Task details: Return every line from the listing where the word "blue" occurs.

Source material:
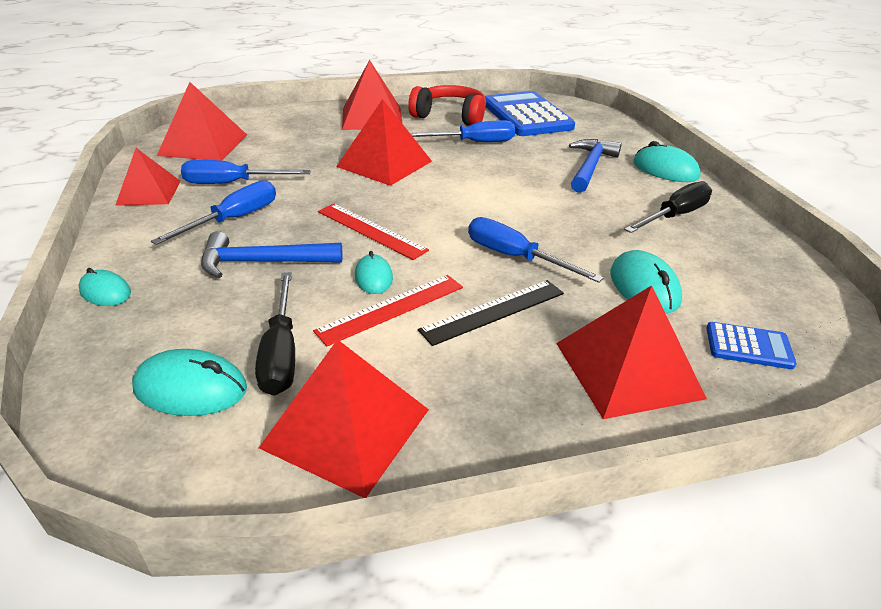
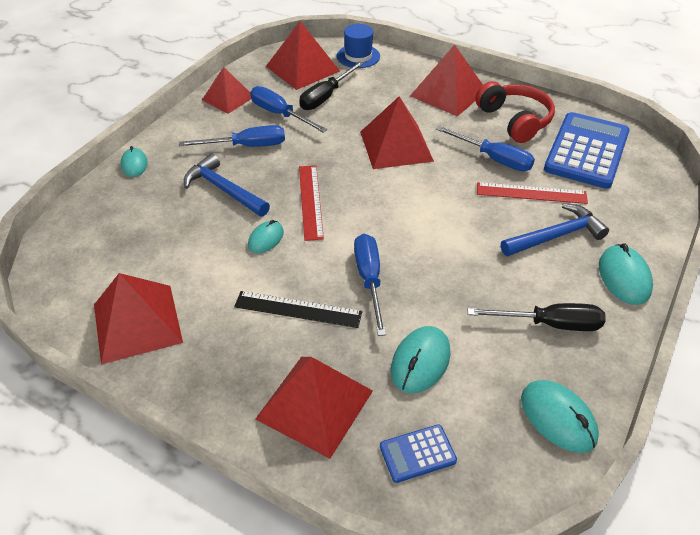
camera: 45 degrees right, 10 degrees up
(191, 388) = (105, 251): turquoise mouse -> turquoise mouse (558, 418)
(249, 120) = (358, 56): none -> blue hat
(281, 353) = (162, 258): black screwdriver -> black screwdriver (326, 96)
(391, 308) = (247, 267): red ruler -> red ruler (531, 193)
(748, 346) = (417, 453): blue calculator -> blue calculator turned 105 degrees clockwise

Output below:
(249, 120) = (358, 56): none -> blue hat
(748, 346) = (417, 453): blue calculator -> blue calculator turned 105 degrees clockwise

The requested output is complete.